## WHAT TO WORK ON
Once the line holding "(477, 432) = (235, 445): purple ruler -> none" is found in the listing below, write it out and each later line exactly, up to and including the one holding "(184, 152) = (191, 142): blue drum -> none".

START SOURCE INFORMATION

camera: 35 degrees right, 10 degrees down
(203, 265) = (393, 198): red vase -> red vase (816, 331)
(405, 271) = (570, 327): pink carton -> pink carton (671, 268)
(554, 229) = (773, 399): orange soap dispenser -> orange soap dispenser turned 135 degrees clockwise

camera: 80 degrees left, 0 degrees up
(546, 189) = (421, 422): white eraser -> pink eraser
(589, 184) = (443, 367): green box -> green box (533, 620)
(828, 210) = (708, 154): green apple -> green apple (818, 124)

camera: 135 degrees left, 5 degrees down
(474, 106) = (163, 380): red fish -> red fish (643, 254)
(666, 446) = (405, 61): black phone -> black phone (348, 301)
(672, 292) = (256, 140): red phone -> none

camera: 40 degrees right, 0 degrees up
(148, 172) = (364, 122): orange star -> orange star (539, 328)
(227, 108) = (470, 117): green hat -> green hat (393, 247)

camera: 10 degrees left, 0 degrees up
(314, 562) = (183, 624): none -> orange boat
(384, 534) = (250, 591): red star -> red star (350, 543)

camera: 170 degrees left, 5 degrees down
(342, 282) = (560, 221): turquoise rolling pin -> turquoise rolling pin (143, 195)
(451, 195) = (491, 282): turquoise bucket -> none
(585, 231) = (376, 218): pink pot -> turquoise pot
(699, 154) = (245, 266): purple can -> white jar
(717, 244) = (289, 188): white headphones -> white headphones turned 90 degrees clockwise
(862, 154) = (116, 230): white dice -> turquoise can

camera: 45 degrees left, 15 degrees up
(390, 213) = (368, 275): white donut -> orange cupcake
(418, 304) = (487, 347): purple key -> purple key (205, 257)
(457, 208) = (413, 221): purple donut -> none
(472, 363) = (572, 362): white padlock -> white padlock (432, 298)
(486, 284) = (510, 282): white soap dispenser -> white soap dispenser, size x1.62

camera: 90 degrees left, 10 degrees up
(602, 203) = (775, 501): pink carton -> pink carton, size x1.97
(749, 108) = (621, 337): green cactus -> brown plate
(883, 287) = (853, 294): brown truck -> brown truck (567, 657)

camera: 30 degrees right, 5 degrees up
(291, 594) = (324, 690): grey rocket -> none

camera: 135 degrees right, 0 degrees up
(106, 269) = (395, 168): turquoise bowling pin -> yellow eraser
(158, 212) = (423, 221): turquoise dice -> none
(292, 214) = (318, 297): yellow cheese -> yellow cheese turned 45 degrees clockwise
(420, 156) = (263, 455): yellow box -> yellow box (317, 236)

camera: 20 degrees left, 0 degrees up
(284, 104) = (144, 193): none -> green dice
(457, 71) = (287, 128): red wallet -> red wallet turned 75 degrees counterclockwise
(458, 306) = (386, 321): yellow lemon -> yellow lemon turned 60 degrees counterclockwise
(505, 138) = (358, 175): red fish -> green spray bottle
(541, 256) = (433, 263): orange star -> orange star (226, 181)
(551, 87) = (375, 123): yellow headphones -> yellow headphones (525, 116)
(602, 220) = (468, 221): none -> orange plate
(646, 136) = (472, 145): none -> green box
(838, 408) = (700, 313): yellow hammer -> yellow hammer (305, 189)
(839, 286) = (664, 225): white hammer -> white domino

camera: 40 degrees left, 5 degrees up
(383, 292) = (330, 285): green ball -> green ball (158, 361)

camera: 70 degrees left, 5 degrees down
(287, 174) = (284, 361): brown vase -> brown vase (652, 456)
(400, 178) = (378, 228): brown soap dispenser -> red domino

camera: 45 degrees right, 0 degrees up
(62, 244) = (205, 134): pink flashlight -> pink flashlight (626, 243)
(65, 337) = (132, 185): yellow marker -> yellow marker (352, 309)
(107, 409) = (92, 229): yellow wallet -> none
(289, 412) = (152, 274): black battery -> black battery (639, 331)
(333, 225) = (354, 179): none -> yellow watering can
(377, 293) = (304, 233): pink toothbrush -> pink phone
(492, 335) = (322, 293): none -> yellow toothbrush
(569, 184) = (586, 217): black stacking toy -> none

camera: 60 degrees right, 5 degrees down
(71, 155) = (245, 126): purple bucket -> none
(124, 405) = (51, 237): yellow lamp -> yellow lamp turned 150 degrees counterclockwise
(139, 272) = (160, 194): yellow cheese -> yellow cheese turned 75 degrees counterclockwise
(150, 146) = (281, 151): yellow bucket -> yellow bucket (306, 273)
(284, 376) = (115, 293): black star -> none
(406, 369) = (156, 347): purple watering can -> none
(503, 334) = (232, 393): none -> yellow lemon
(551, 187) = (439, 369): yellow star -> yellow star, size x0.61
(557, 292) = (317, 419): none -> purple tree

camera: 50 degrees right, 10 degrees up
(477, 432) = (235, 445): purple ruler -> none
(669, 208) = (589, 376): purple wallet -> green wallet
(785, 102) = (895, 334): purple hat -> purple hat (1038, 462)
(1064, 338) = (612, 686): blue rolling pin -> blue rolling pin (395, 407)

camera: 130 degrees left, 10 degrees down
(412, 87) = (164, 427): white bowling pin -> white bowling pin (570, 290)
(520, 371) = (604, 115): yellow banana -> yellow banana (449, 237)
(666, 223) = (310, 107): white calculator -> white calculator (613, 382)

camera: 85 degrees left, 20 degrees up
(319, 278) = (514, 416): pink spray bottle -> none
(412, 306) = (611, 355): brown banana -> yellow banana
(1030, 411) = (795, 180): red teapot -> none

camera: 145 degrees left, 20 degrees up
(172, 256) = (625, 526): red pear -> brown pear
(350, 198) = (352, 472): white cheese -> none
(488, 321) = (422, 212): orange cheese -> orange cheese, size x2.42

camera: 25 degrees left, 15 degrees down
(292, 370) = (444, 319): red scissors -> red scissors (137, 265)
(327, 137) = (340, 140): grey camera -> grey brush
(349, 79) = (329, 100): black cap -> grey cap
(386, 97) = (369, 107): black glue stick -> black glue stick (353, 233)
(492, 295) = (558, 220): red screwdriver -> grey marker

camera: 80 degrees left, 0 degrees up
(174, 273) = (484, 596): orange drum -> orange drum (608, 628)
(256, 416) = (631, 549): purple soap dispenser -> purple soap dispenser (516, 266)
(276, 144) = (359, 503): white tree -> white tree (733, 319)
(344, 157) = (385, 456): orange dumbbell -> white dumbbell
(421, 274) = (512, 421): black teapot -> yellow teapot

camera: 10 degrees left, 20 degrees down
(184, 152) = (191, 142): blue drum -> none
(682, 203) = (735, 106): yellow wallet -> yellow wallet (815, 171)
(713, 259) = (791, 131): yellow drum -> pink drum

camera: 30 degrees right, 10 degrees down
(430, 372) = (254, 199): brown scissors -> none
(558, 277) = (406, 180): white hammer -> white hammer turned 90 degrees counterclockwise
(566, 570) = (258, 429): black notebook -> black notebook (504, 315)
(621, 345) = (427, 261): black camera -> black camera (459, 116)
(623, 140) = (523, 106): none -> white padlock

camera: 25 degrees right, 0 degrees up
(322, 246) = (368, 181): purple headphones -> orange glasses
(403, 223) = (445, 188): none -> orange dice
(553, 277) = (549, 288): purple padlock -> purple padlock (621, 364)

END SOURCE INFORMATION

## ANSWER SECTION
(477, 432) = (235, 445): purple ruler -> none
(669, 208) = (589, 376): purple wallet -> green wallet
(785, 102) = (895, 334): purple hat -> purple hat (1038, 462)
(1064, 338) = (612, 686): blue rolling pin -> blue rolling pin (395, 407)

camera: 130 degrees left, 10 degrees down
(412, 87) = (164, 427): white bowling pin -> white bowling pin (570, 290)
(520, 371) = (604, 115): yellow banana -> yellow banana (449, 237)
(666, 223) = (310, 107): white calculator -> white calculator (613, 382)

camera: 85 degrees left, 20 degrees up
(319, 278) = (514, 416): pink spray bottle -> none
(412, 306) = (611, 355): brown banana -> yellow banana
(1030, 411) = (795, 180): red teapot -> none

camera: 145 degrees left, 20 degrees up
(172, 256) = (625, 526): red pear -> brown pear
(350, 198) = (352, 472): white cheese -> none
(488, 321) = (422, 212): orange cheese -> orange cheese, size x2.42

camera: 25 degrees left, 15 degrees down
(292, 370) = (444, 319): red scissors -> red scissors (137, 265)
(327, 137) = (340, 140): grey camera -> grey brush
(349, 79) = (329, 100): black cap -> grey cap
(386, 97) = (369, 107): black glue stick -> black glue stick (353, 233)
(492, 295) = (558, 220): red screwdriver -> grey marker

camera: 80 degrees left, 0 degrees up
(174, 273) = (484, 596): orange drum -> orange drum (608, 628)
(256, 416) = (631, 549): purple soap dispenser -> purple soap dispenser (516, 266)
(276, 144) = (359, 503): white tree -> white tree (733, 319)
(344, 157) = (385, 456): orange dumbbell -> white dumbbell
(421, 274) = (512, 421): black teapot -> yellow teapot

camera: 10 degrees left, 20 degrees down
(184, 152) = (191, 142): blue drum -> none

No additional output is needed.